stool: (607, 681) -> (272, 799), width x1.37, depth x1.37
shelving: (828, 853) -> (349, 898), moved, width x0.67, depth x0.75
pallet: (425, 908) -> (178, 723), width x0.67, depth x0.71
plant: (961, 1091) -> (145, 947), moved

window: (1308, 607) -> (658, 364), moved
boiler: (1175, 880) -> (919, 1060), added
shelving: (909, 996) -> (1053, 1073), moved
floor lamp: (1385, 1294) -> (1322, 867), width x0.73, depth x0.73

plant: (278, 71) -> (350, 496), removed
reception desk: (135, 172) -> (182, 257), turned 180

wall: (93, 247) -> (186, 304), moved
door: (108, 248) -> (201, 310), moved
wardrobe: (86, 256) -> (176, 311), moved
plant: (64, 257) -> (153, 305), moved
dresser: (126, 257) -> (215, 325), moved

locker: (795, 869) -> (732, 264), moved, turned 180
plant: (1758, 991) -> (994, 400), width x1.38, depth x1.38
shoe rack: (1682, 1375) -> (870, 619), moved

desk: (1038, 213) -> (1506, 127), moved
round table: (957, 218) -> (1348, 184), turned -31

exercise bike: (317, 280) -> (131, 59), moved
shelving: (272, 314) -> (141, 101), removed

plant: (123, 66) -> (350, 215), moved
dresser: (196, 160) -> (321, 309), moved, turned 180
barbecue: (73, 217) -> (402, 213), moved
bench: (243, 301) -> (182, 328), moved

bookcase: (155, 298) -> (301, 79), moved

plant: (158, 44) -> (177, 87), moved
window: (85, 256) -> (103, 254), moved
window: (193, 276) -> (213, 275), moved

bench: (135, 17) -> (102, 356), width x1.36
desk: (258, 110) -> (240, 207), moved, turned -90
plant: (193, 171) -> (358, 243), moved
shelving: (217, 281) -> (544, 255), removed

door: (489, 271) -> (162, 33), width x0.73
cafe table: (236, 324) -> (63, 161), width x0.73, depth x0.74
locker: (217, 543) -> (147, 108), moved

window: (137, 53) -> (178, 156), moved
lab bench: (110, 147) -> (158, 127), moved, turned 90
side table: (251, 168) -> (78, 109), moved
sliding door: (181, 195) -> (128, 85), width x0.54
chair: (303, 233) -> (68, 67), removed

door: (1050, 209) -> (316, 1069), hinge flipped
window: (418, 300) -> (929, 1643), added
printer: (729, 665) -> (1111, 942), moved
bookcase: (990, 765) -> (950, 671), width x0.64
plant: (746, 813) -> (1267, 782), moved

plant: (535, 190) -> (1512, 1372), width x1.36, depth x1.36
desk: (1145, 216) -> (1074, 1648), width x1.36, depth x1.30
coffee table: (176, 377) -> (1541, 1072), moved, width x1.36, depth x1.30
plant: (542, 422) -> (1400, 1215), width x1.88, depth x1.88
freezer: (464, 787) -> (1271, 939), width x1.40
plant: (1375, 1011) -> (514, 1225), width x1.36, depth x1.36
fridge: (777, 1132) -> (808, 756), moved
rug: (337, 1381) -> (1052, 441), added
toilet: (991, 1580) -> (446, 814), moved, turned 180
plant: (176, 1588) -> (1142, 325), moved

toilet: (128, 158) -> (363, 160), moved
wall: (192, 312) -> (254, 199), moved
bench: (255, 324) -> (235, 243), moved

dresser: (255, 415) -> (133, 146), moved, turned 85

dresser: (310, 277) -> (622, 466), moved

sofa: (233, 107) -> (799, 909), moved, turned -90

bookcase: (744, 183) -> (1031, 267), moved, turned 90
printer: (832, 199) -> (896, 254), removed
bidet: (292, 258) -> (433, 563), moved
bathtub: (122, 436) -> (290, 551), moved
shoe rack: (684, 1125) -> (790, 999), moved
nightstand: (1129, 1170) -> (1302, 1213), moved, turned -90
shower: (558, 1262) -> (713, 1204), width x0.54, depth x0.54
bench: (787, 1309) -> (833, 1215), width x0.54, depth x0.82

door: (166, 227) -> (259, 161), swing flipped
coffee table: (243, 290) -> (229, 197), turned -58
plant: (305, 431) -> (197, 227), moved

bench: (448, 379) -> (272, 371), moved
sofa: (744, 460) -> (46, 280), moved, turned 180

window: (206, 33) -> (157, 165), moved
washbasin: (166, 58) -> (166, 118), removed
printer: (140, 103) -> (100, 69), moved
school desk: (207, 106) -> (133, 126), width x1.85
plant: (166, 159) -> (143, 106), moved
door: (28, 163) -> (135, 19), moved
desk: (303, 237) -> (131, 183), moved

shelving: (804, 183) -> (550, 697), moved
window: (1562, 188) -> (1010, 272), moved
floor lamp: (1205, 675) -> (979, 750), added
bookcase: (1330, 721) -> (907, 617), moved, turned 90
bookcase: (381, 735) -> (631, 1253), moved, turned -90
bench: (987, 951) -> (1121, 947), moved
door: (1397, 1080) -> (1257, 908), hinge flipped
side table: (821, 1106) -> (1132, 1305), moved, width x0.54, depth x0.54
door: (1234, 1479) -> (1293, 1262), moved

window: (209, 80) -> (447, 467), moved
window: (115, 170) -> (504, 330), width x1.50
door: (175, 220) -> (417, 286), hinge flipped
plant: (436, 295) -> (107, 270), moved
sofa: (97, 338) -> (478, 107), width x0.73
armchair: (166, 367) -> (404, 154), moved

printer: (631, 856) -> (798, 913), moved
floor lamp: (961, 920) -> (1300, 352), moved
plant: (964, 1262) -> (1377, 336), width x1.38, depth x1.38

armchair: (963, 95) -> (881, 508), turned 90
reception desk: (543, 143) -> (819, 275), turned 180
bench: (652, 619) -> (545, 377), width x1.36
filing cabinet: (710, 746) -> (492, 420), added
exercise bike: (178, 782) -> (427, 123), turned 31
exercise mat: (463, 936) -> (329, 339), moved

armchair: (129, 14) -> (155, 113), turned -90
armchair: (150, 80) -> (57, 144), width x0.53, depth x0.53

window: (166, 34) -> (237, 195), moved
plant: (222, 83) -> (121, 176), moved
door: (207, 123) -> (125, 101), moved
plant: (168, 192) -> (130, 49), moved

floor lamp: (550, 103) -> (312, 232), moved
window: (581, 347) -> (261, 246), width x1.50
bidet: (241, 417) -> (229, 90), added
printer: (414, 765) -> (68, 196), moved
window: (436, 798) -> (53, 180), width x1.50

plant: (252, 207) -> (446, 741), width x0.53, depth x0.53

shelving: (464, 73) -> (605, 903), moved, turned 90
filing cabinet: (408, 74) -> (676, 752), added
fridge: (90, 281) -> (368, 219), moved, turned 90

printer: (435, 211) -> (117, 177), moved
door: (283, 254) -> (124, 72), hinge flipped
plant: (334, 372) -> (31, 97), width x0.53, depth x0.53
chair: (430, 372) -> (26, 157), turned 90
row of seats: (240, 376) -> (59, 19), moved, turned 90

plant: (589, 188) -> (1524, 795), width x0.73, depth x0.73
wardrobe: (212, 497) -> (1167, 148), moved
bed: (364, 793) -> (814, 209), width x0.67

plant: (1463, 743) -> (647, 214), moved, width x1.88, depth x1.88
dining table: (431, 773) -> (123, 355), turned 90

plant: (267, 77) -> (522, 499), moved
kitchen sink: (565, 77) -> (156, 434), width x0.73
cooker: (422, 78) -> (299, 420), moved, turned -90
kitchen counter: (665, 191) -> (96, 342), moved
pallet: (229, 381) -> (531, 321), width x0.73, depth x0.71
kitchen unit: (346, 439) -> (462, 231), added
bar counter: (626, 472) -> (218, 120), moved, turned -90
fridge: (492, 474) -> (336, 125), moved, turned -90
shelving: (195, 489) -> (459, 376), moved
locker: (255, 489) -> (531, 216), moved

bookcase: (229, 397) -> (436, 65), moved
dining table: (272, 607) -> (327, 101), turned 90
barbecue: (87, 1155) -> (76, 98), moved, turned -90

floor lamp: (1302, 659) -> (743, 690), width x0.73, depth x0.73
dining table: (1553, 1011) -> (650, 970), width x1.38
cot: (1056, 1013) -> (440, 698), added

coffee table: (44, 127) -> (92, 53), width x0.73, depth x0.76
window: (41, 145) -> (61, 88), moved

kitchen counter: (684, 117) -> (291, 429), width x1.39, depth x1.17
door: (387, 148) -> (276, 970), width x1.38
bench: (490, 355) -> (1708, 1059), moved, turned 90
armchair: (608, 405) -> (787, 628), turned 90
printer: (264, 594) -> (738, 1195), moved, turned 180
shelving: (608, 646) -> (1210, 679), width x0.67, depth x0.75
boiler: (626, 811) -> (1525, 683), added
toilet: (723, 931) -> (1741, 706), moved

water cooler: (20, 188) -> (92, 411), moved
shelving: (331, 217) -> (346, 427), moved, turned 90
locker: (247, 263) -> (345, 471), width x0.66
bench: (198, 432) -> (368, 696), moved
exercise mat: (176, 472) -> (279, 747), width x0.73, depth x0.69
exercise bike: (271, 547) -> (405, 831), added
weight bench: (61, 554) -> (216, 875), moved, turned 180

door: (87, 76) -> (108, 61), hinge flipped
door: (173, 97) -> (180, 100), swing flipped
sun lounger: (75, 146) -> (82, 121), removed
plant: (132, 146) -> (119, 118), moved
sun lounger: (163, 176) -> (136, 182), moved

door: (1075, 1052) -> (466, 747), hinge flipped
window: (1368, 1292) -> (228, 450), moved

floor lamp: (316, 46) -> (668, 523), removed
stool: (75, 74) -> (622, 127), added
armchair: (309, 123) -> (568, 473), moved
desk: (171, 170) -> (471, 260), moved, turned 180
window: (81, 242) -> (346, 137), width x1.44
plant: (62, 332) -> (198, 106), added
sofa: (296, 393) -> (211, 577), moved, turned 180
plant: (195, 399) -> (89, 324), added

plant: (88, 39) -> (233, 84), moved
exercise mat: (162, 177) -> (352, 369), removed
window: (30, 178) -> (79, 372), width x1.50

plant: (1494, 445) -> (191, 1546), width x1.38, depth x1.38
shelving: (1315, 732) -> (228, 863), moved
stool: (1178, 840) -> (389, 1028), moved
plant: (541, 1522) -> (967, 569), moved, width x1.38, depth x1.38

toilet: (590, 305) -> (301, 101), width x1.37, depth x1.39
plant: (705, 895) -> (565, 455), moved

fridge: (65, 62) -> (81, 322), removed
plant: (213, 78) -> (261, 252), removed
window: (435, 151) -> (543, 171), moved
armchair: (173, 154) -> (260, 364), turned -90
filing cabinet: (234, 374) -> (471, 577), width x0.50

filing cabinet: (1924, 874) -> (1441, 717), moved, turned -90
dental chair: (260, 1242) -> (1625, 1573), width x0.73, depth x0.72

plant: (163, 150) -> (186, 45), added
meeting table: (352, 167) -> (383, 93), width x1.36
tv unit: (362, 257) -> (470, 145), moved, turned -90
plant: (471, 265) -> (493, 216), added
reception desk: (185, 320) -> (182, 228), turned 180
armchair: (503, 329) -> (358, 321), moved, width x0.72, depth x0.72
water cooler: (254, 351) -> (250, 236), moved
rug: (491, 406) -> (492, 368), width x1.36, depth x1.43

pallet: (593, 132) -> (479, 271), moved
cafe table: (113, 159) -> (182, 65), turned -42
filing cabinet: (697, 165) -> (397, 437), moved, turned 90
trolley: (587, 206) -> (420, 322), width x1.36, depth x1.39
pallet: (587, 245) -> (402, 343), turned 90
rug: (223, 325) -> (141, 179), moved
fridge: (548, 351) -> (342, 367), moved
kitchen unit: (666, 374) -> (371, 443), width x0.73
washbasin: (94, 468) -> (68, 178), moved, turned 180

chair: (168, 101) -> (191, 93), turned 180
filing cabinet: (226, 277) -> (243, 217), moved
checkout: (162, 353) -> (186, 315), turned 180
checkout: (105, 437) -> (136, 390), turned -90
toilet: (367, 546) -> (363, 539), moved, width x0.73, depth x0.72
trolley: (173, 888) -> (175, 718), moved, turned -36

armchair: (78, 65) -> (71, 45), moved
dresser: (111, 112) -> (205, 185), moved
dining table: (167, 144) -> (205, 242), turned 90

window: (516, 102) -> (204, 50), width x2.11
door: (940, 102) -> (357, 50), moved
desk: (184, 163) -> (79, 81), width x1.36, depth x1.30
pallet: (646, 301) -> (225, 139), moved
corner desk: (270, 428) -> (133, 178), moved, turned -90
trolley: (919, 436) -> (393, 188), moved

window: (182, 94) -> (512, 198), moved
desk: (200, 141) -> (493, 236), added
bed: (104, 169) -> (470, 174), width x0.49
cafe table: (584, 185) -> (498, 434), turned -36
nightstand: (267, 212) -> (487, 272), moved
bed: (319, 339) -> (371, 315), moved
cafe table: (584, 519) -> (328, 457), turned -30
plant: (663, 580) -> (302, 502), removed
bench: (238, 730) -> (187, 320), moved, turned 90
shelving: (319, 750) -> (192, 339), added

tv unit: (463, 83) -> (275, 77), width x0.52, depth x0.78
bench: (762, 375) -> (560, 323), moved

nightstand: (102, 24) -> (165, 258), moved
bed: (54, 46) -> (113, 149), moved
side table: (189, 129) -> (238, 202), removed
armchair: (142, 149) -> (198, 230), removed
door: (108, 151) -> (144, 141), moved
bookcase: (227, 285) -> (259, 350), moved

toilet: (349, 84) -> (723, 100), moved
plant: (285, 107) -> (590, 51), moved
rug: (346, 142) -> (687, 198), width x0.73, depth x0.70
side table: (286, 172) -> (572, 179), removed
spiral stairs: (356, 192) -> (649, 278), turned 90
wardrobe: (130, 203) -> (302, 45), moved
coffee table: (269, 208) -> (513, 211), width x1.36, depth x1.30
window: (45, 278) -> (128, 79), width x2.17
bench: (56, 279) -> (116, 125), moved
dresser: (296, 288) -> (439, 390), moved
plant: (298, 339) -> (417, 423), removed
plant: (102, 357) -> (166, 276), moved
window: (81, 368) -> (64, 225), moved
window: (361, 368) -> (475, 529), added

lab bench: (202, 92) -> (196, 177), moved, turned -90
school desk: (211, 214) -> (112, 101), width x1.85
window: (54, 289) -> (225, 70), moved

● ● ● ● ● ● ●

The records are given above. Copy each line in them that holds "exercise".

exercise bike: (317, 280) -> (131, 59), moved
exercise bike: (178, 782) -> (427, 123), turned 31
exercise mat: (463, 936) -> (329, 339), moved
exercise mat: (176, 472) -> (279, 747), width x0.73, depth x0.69
exercise bike: (271, 547) -> (405, 831), added
exercise mat: (162, 177) -> (352, 369), removed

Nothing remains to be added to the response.